--- Activity ---
Everything from the first line of the entries below through the line holding "TEMP pin OUT: A6 -> D12" must be printed exactly as written.

--- Records for the exercise ---

---

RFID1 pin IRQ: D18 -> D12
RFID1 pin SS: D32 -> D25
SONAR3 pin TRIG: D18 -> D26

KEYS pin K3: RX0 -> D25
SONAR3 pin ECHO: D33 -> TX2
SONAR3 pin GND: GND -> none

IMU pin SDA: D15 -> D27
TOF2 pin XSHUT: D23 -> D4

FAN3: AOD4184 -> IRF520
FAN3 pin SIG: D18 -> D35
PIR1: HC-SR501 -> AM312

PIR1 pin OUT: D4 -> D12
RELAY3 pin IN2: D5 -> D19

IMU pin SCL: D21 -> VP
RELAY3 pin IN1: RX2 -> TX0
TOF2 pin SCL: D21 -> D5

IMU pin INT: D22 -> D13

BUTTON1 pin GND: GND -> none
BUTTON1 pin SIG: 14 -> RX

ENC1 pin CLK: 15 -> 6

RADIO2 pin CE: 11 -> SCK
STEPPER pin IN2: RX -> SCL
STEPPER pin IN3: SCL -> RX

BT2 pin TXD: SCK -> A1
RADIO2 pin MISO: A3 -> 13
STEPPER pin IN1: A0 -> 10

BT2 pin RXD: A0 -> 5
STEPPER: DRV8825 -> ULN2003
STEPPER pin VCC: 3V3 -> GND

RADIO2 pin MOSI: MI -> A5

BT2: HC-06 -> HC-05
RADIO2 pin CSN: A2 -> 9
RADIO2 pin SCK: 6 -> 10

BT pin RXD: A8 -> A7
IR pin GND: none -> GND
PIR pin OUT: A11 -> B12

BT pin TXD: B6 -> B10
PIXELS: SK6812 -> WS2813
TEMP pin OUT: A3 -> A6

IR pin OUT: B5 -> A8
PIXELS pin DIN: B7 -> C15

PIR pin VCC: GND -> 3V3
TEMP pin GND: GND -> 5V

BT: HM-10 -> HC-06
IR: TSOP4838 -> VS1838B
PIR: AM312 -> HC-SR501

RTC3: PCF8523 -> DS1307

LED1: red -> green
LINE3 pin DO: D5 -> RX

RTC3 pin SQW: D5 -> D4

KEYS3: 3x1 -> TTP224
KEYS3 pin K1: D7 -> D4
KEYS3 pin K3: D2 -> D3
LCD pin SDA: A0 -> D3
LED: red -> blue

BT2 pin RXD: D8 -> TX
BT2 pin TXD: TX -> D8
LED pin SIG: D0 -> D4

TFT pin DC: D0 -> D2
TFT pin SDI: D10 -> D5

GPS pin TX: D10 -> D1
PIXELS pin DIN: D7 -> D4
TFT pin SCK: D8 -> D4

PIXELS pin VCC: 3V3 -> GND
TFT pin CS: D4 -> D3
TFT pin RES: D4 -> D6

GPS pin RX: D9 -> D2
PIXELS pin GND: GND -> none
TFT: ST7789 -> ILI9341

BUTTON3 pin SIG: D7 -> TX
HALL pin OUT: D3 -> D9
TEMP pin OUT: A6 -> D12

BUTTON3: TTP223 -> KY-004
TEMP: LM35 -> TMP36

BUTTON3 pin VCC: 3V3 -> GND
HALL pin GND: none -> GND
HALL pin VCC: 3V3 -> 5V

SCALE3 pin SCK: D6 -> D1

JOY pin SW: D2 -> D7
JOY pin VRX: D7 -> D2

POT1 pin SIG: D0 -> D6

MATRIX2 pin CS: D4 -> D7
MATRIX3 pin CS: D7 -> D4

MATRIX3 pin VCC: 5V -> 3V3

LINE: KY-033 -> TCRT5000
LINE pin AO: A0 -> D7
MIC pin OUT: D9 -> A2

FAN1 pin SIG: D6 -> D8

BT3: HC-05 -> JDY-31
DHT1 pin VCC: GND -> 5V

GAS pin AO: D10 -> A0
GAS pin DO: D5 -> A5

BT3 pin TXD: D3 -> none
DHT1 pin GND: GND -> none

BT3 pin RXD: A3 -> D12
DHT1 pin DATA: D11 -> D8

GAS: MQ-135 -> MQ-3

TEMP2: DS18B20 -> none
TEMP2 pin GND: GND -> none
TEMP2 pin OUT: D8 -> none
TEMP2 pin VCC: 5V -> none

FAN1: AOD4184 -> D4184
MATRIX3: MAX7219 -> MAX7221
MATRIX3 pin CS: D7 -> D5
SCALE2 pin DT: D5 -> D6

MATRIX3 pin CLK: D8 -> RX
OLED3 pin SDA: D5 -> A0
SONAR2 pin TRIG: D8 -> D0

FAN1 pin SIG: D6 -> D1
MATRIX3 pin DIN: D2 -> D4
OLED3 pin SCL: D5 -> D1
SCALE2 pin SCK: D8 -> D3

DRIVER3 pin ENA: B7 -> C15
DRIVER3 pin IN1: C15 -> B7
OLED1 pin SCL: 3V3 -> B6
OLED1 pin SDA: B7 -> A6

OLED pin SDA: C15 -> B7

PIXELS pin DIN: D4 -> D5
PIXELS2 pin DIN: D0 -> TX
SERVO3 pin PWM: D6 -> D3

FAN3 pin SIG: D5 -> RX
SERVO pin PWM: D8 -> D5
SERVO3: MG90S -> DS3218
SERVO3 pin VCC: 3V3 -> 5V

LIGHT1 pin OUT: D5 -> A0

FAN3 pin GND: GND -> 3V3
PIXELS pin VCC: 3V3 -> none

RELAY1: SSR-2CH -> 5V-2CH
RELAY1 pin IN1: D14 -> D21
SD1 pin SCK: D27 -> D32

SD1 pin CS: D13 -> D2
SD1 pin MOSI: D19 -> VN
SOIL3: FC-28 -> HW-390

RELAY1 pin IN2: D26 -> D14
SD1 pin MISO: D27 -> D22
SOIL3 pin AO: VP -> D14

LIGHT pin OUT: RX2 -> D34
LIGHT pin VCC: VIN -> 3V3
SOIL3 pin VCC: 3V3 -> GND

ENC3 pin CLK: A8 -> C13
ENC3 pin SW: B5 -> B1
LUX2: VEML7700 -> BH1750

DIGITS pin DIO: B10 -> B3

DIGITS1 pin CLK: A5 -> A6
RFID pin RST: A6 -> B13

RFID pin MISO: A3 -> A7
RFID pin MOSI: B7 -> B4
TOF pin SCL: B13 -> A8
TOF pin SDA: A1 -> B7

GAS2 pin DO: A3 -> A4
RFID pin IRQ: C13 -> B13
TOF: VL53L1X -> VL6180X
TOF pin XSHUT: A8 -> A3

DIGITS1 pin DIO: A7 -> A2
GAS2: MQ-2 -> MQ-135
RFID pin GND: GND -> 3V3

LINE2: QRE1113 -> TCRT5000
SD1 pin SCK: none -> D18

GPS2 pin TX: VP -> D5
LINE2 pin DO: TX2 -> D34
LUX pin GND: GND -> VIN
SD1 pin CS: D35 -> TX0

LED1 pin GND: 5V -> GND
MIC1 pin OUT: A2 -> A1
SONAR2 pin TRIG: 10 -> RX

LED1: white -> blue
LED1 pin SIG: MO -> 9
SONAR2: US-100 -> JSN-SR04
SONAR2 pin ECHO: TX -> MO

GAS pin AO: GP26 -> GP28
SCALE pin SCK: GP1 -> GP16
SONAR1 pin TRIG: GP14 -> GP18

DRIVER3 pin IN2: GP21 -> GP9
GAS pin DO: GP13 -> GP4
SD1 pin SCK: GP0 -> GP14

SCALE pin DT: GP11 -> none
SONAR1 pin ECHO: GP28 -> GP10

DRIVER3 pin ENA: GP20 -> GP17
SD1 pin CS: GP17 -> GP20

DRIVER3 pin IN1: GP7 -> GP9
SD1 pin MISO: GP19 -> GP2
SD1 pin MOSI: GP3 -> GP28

---

--- Expected output ---
RFID1 pin IRQ: D18 -> D12
RFID1 pin SS: D32 -> D25
SONAR3 pin TRIG: D18 -> D26

KEYS pin K3: RX0 -> D25
SONAR3 pin ECHO: D33 -> TX2
SONAR3 pin GND: GND -> none

IMU pin SDA: D15 -> D27
TOF2 pin XSHUT: D23 -> D4

FAN3: AOD4184 -> IRF520
FAN3 pin SIG: D18 -> D35
PIR1: HC-SR501 -> AM312

PIR1 pin OUT: D4 -> D12
RELAY3 pin IN2: D5 -> D19

IMU pin SCL: D21 -> VP
RELAY3 pin IN1: RX2 -> TX0
TOF2 pin SCL: D21 -> D5

IMU pin INT: D22 -> D13

BUTTON1 pin GND: GND -> none
BUTTON1 pin SIG: 14 -> RX

ENC1 pin CLK: 15 -> 6

RADIO2 pin CE: 11 -> SCK
STEPPER pin IN2: RX -> SCL
STEPPER pin IN3: SCL -> RX

BT2 pin TXD: SCK -> A1
RADIO2 pin MISO: A3 -> 13
STEPPER pin IN1: A0 -> 10

BT2 pin RXD: A0 -> 5
STEPPER: DRV8825 -> ULN2003
STEPPER pin VCC: 3V3 -> GND

RADIO2 pin MOSI: MI -> A5

BT2: HC-06 -> HC-05
RADIO2 pin CSN: A2 -> 9
RADIO2 pin SCK: 6 -> 10

BT pin RXD: A8 -> A7
IR pin GND: none -> GND
PIR pin OUT: A11 -> B12

BT pin TXD: B6 -> B10
PIXELS: SK6812 -> WS2813
TEMP pin OUT: A3 -> A6

IR pin OUT: B5 -> A8
PIXELS pin DIN: B7 -> C15

PIR pin VCC: GND -> 3V3
TEMP pin GND: GND -> 5V

BT: HM-10 -> HC-06
IR: TSOP4838 -> VS1838B
PIR: AM312 -> HC-SR501

RTC3: PCF8523 -> DS1307

LED1: red -> green
LINE3 pin DO: D5 -> RX

RTC3 pin SQW: D5 -> D4

KEYS3: 3x1 -> TTP224
KEYS3 pin K1: D7 -> D4
KEYS3 pin K3: D2 -> D3
LCD pin SDA: A0 -> D3
LED: red -> blue

BT2 pin RXD: D8 -> TX
BT2 pin TXD: TX -> D8
LED pin SIG: D0 -> D4

TFT pin DC: D0 -> D2
TFT pin SDI: D10 -> D5

GPS pin TX: D10 -> D1
PIXELS pin DIN: D7 -> D4
TFT pin SCK: D8 -> D4

PIXELS pin VCC: 3V3 -> GND
TFT pin CS: D4 -> D3
TFT pin RES: D4 -> D6

GPS pin RX: D9 -> D2
PIXELS pin GND: GND -> none
TFT: ST7789 -> ILI9341

BUTTON3 pin SIG: D7 -> TX
HALL pin OUT: D3 -> D9
TEMP pin OUT: A6 -> D12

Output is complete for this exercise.